• [WORK REQUIRED]
Every line of the data that includes "moved" should be copied out.

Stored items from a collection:
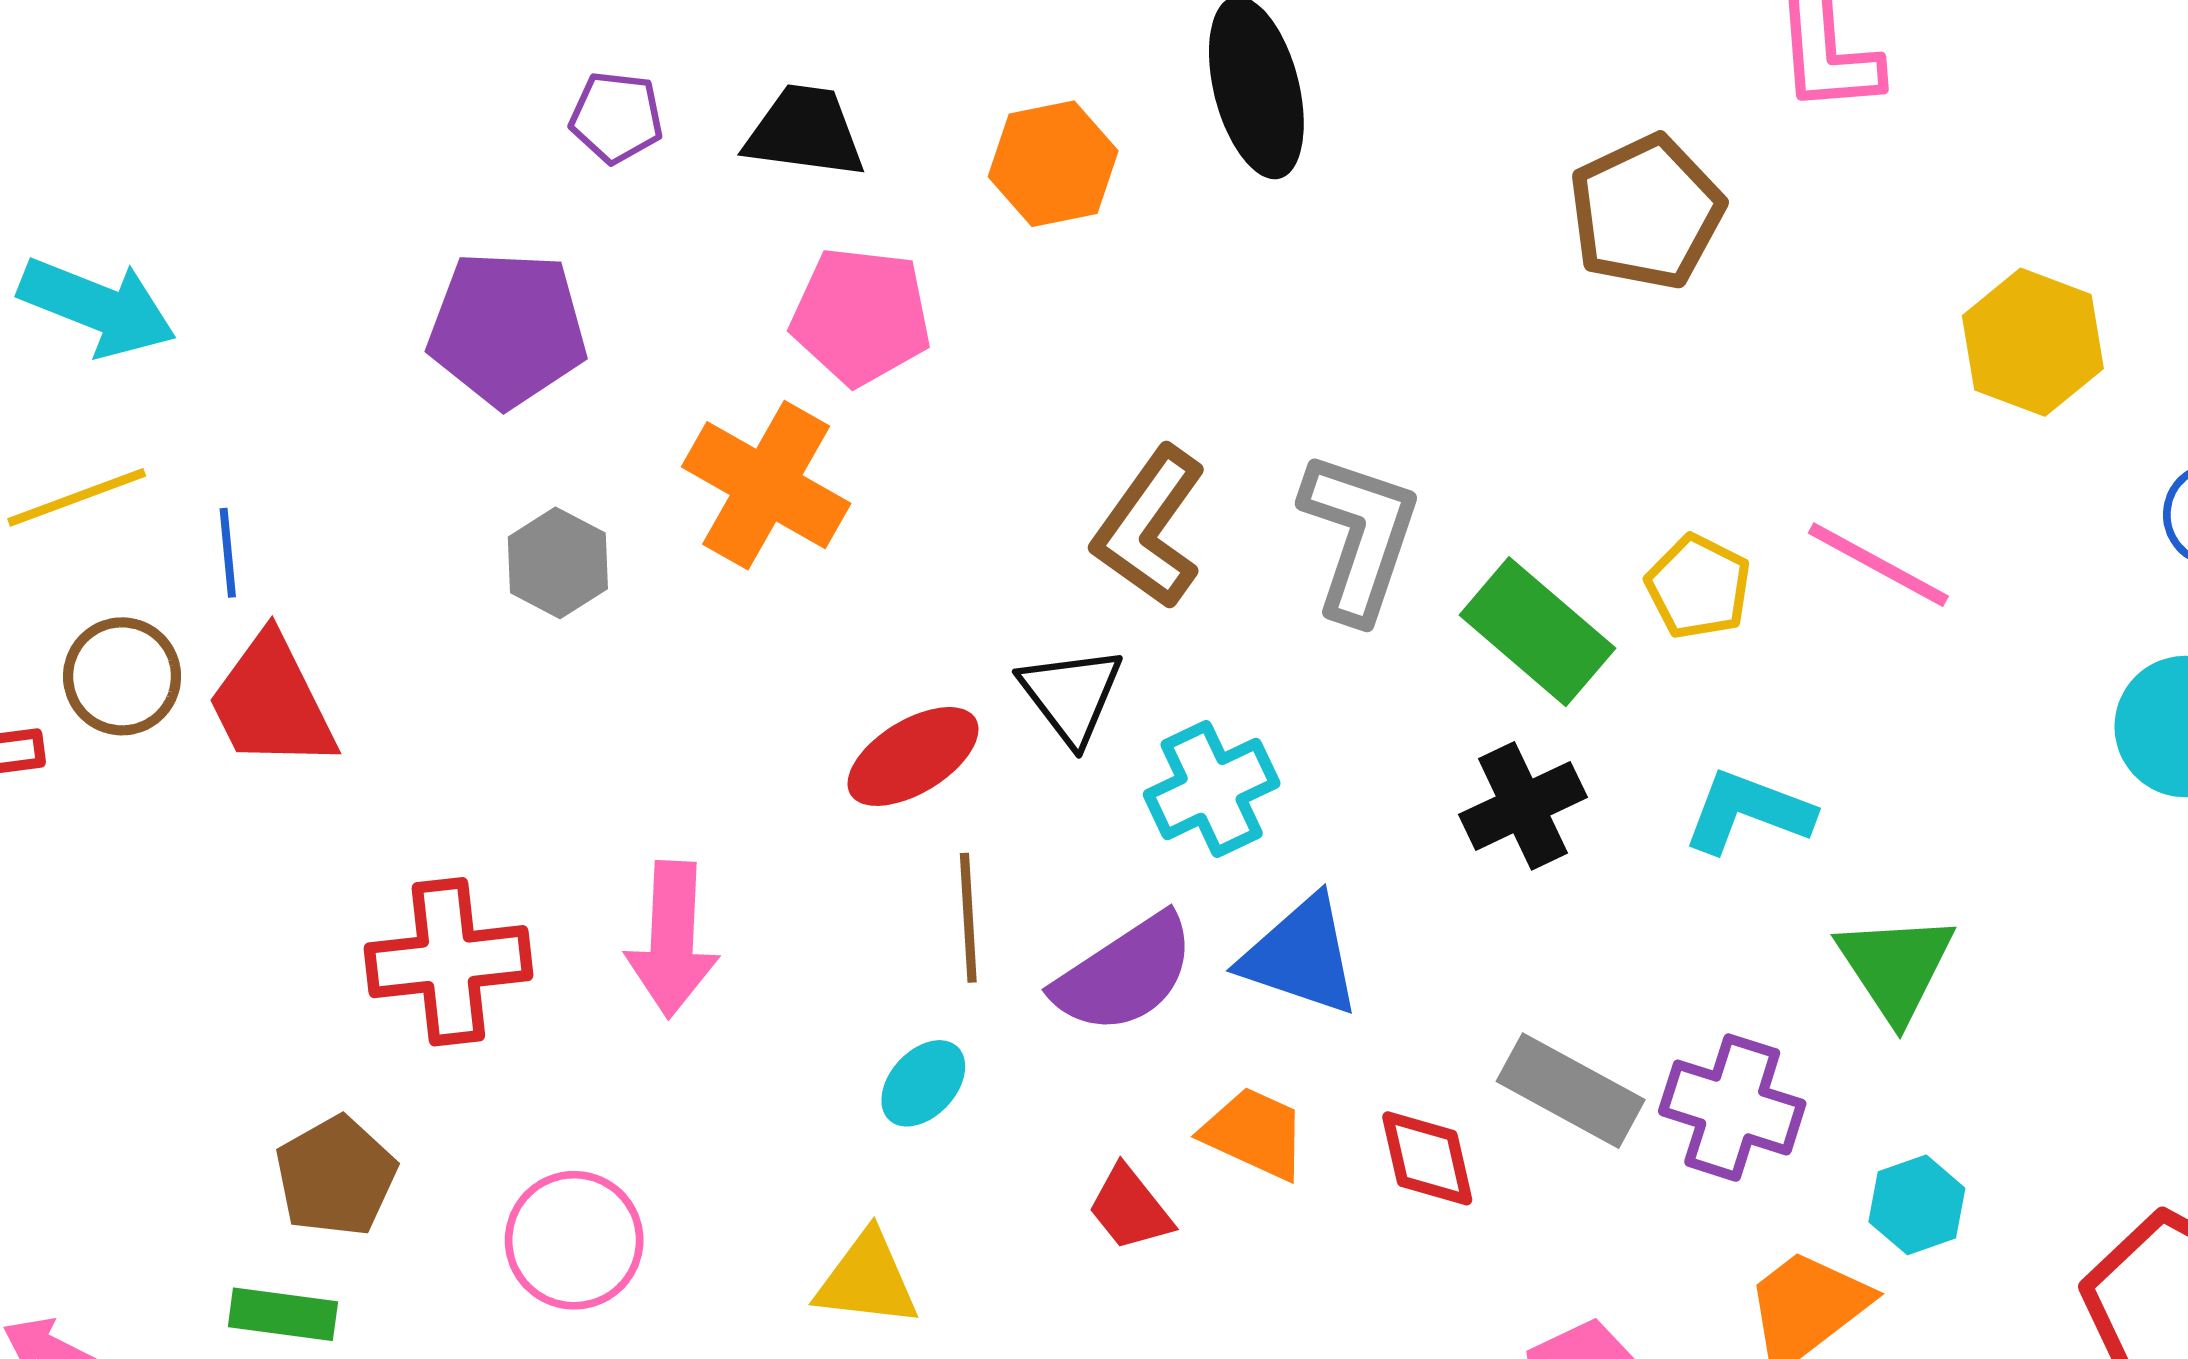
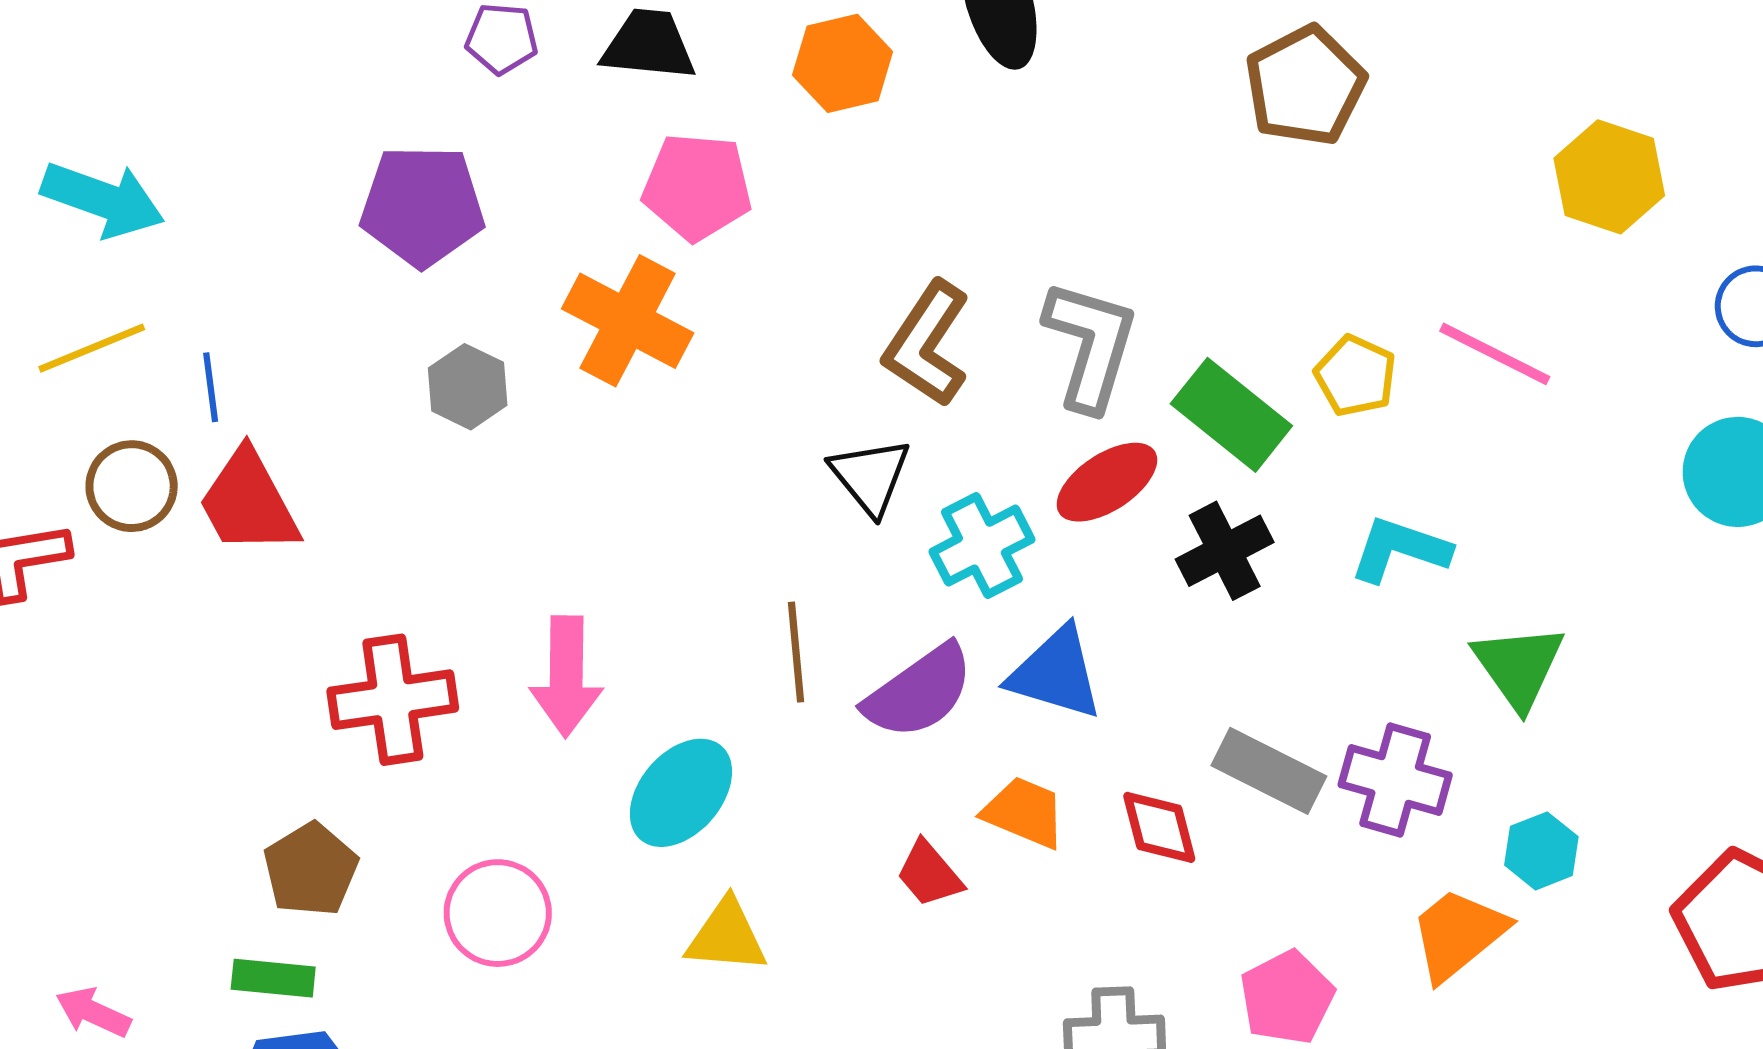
red ellipse: (913, 756) -> (1107, 482), moved
cyan ellipse: (923, 1083) -> (681, 793), moved, size x1.6

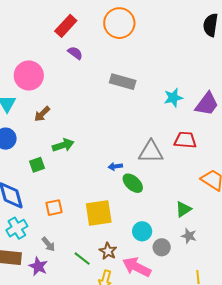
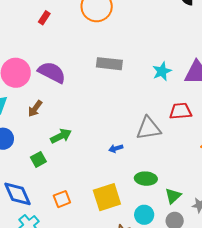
red rectangle: (66, 26) -> (44, 18), size x0.6
purple semicircle: (75, 53) -> (52, 72), moved, size x1.8
green ellipse: (133, 183) -> (146, 179), moved, turned -30
green triangle: (183, 209) -> (173, 196), moved
cyan circle: (142, 231) -> (144, 215), moved

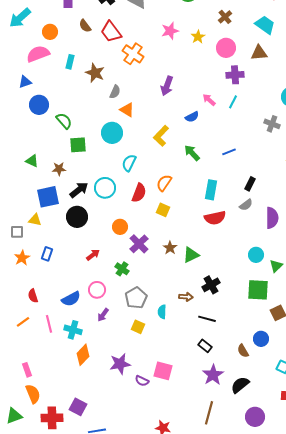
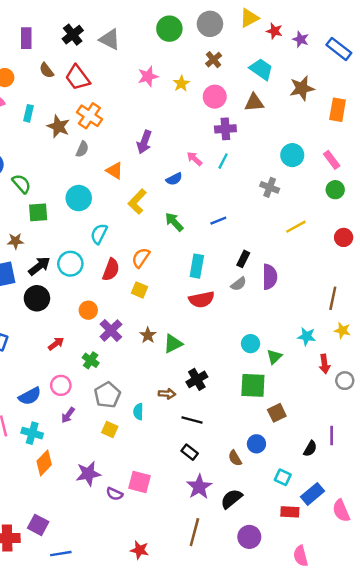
orange cross: (133, 54) -> (89, 116), moved
orange triangle: (127, 110) -> (114, 171), moved
purple semicircle: (272, 218) -> (270, 277), moved

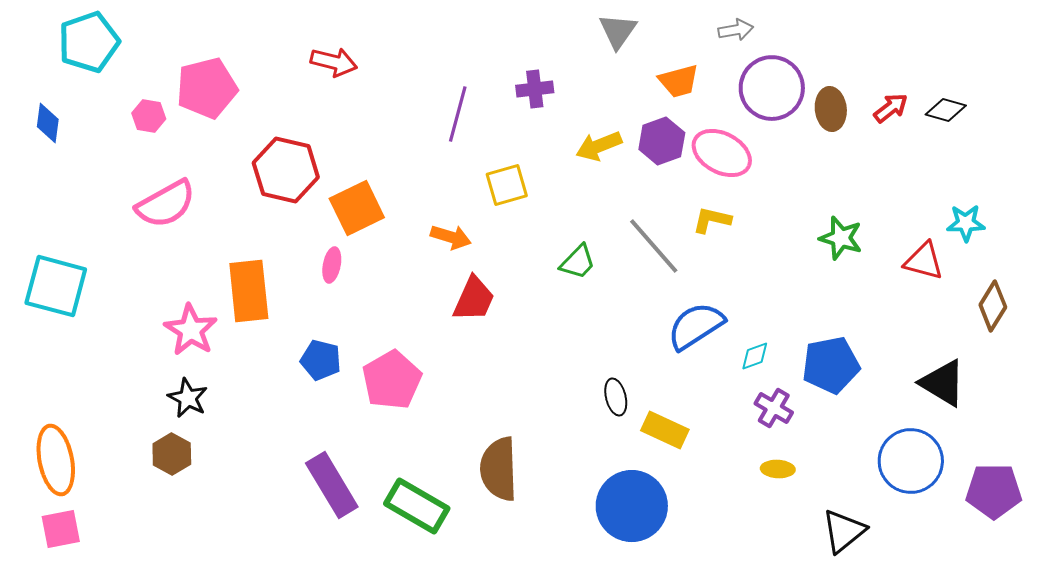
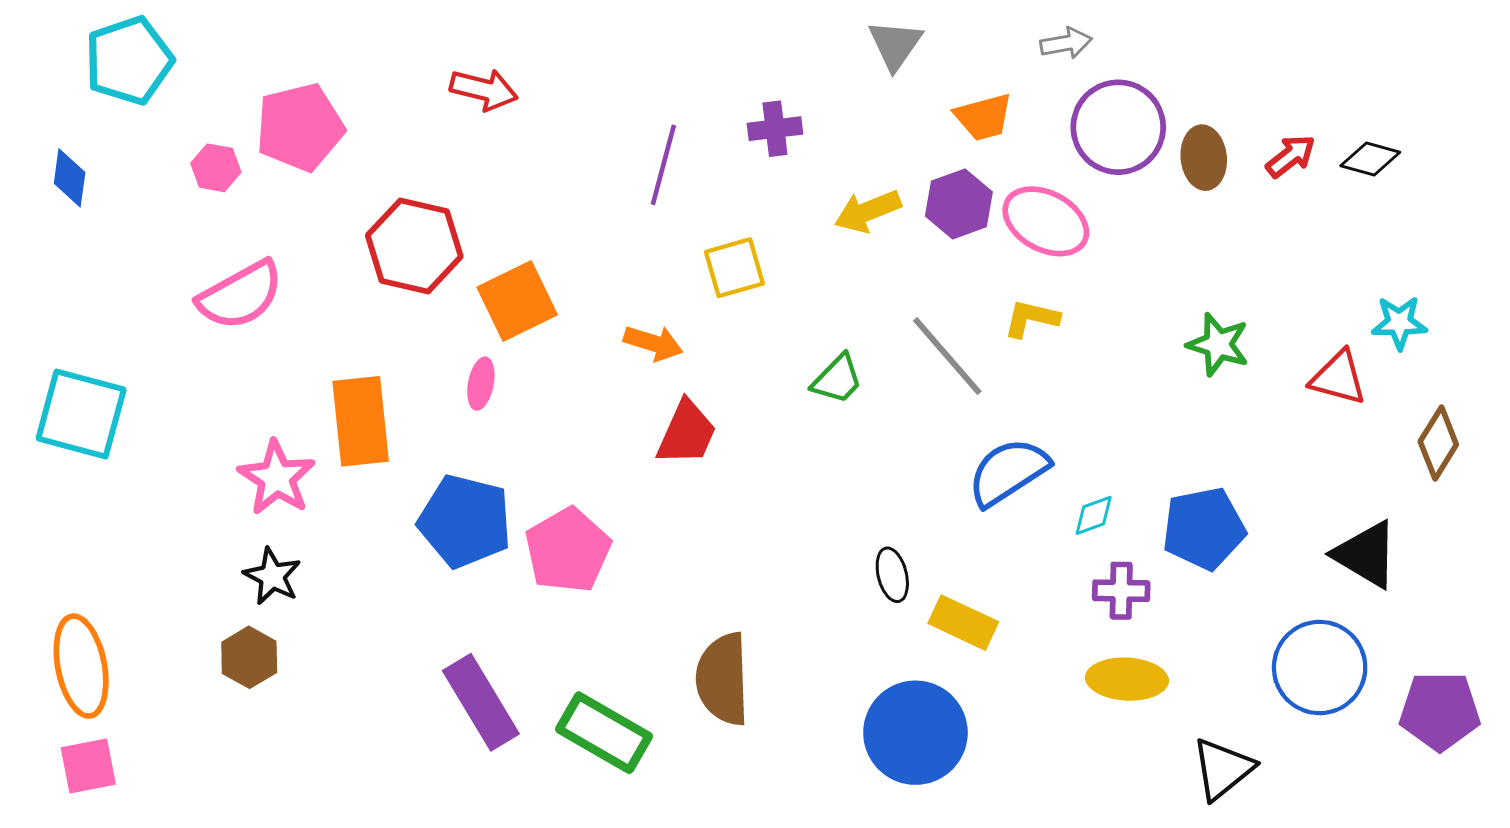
blue pentagon: (321, 360) -> (465, 521), size x1.6
purple cross: (774, 408) -> (1121, 591), turned -30
yellow ellipse: (778, 469) -> (1127, 679), size x1.6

• [COMPLETED EXERCISE]
red ellipse: (913, 756) -> (1107, 482), moved
cyan ellipse: (923, 1083) -> (681, 793), moved, size x1.6
purple semicircle: (75, 53) -> (52, 72), moved, size x1.8
green ellipse: (133, 183) -> (146, 179), moved, turned -30
green triangle: (183, 209) -> (173, 196), moved
cyan circle: (142, 231) -> (144, 215), moved
orange cross: (133, 54) -> (89, 116), moved
orange triangle: (127, 110) -> (114, 171), moved
purple semicircle: (272, 218) -> (270, 277), moved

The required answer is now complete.